## What this task involves
Set down the full listing exactly as given. Any pictures are to be left out.

## Source data
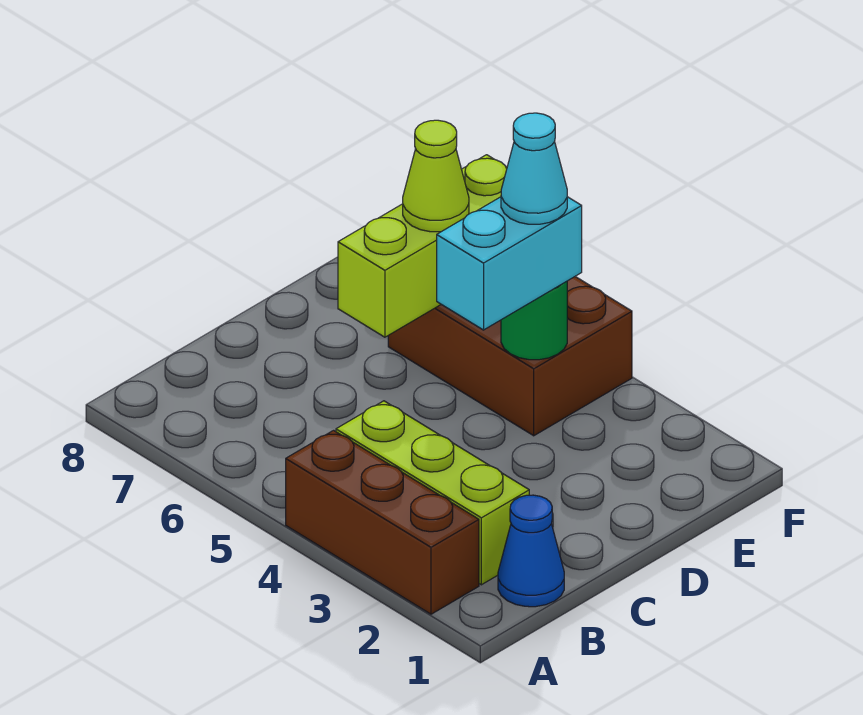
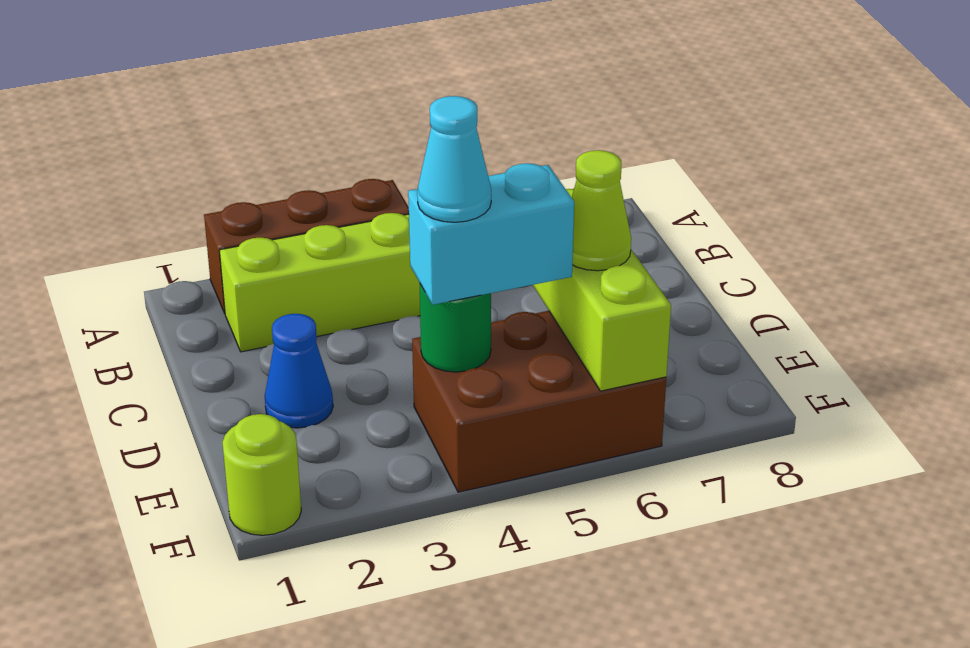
blue cone B1 level 1 -> blue cone D2 level 1
cyan brick D4:E4 level 3 -> cyan brick E4:E5 level 3
none -> lime round brick F1 level 1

## Answer box
blue cone B1 level 1 -> blue cone D2 level 1
cyan brick D4:E4 level 3 -> cyan brick E4:E5 level 3
none -> lime round brick F1 level 1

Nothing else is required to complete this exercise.